ACTIVITY: Retype all of the records below word for word, omitting the pictures.
--- LISTED RECORDS Enclosed Below ---
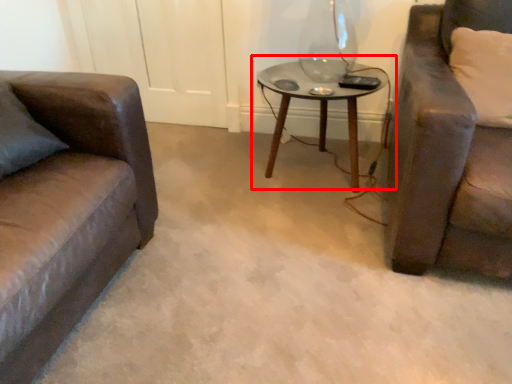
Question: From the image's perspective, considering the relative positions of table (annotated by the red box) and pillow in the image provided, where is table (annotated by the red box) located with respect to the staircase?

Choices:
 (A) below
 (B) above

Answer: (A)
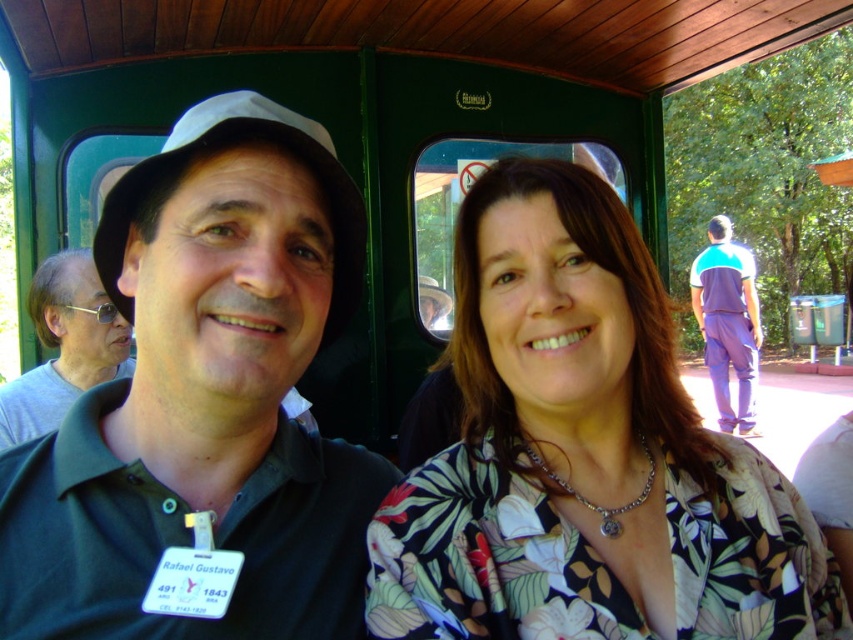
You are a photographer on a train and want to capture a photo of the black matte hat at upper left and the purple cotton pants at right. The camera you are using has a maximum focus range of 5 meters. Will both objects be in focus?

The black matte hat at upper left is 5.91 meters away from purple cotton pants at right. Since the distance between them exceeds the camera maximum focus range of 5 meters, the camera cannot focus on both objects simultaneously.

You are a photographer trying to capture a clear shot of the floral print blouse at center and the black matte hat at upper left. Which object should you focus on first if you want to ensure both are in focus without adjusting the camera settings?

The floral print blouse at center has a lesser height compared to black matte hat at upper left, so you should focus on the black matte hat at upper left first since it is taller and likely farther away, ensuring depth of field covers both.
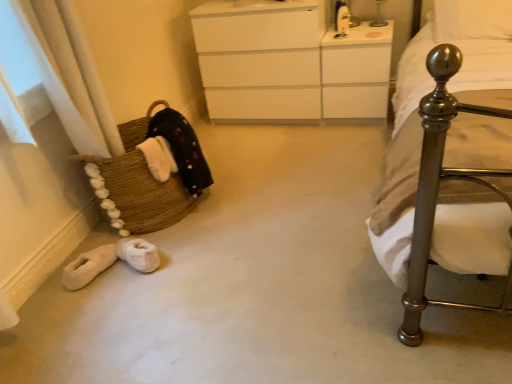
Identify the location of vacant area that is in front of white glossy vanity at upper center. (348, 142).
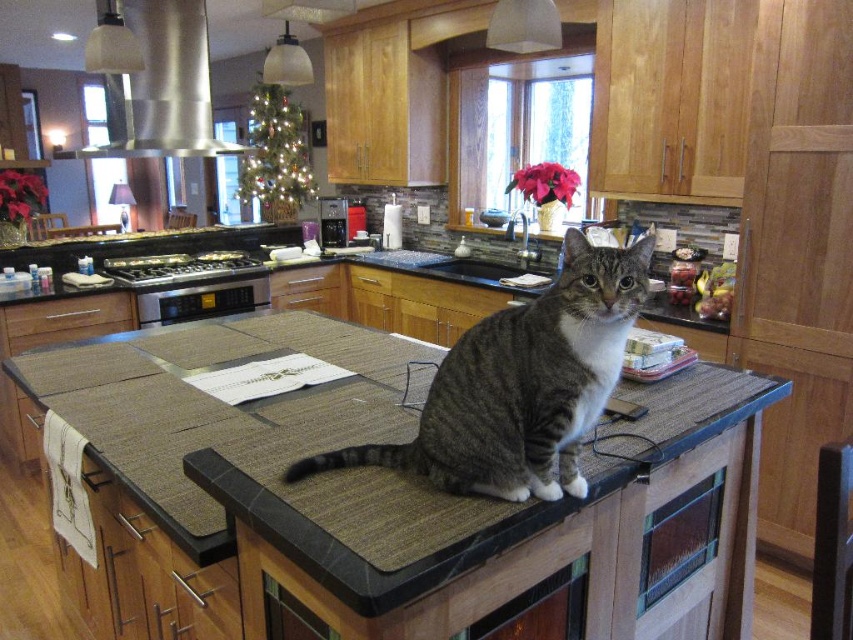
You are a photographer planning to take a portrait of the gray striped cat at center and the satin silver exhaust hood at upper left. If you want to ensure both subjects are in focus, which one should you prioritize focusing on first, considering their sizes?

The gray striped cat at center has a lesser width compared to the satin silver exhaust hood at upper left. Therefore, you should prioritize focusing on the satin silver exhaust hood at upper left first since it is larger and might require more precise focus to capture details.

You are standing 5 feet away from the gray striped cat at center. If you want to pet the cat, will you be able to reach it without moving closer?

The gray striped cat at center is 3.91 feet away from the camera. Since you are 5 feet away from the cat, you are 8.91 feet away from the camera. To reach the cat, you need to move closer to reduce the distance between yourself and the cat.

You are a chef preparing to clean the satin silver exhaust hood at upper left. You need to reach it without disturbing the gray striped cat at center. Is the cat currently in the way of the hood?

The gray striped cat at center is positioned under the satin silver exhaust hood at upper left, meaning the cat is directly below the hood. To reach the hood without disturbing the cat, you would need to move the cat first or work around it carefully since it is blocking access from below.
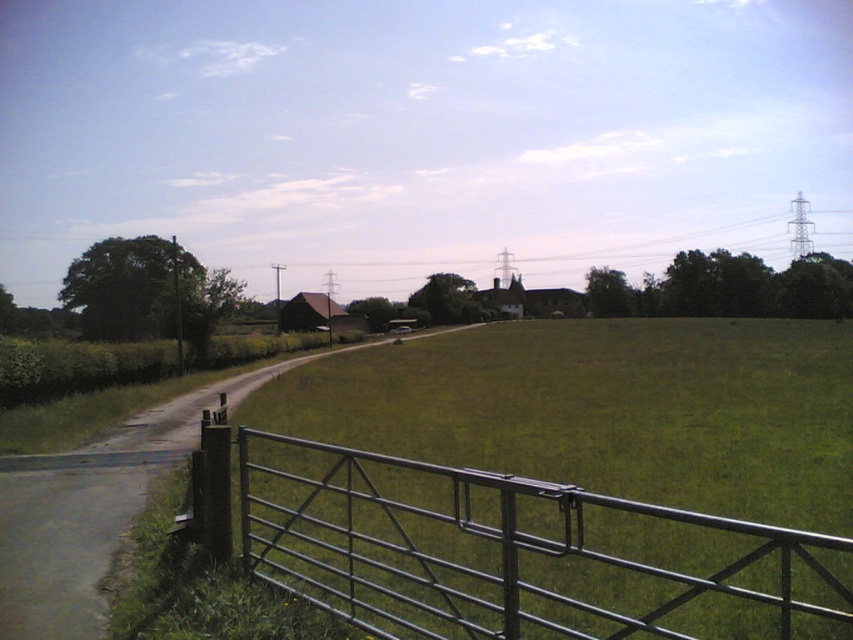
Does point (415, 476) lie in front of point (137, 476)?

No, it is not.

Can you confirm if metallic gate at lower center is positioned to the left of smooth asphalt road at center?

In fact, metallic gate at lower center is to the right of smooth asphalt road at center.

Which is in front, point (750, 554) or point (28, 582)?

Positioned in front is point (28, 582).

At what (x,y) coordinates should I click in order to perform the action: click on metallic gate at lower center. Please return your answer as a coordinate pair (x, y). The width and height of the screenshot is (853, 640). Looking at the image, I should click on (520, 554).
--- End of Enclosed LISTED RECORDS ---
TASK OUTPUT:
Question: From the image's perspective, considering the relative positions of table (annotated by the red box) and pillow in the image provided, where is table (annotated by the red box) located with respect to the staircase?

Choices:
 (A) below
 (B) above

Answer: (A)
You are a photographer on a train and want to capture a photo of the black matte hat at upper left and the purple cotton pants at right. The camera you are using has a maximum focus range of 5 meters. Will both objects be in focus?

The black matte hat at upper left is 5.91 meters away from purple cotton pants at right. Since the distance between them exceeds the camera maximum focus range of 5 meters, the camera cannot focus on both objects simultaneously.

You are a photographer trying to capture a clear shot of the floral print blouse at center and the black matte hat at upper left. Which object should you focus on first if you want to ensure both are in focus without adjusting the camera settings?

The floral print blouse at center has a lesser height compared to black matte hat at upper left, so you should focus on the black matte hat at upper left first since it is taller and likely farther away, ensuring depth of field covers both.
Identify the location of vacant area that is in front of white glossy vanity at upper center. (348, 142).
You are a photographer planning to take a portrait of the gray striped cat at center and the satin silver exhaust hood at upper left. If you want to ensure both subjects are in focus, which one should you prioritize focusing on first, considering their sizes?

The gray striped cat at center has a lesser width compared to the satin silver exhaust hood at upper left. Therefore, you should prioritize focusing on the satin silver exhaust hood at upper left first since it is larger and might require more precise focus to capture details.

You are standing 5 feet away from the gray striped cat at center. If you want to pet the cat, will you be able to reach it without moving closer?

The gray striped cat at center is 3.91 feet away from the camera. Since you are 5 feet away from the cat, you are 8.91 feet away from the camera. To reach the cat, you need to move closer to reduce the distance between yourself and the cat.

You are a chef preparing to clean the satin silver exhaust hood at upper left. You need to reach it without disturbing the gray striped cat at center. Is the cat currently in the way of the hood?

The gray striped cat at center is positioned under the satin silver exhaust hood at upper left, meaning the cat is directly below the hood. To reach the hood without disturbing the cat, you would need to move the cat first or work around it carefully since it is blocking access from below.
Does point (415, 476) lie in front of point (137, 476)?

No, it is not.

Can you confirm if metallic gate at lower center is positioned to the left of smooth asphalt road at center?

In fact, metallic gate at lower center is to the right of smooth asphalt road at center.

Which is in front, point (750, 554) or point (28, 582)?

Positioned in front is point (28, 582).

At what (x,y) coordinates should I click in order to perform the action: click on metallic gate at lower center. Please return your answer as a coordinate pair (x, y). The width and height of the screenshot is (853, 640). Looking at the image, I should click on (520, 554).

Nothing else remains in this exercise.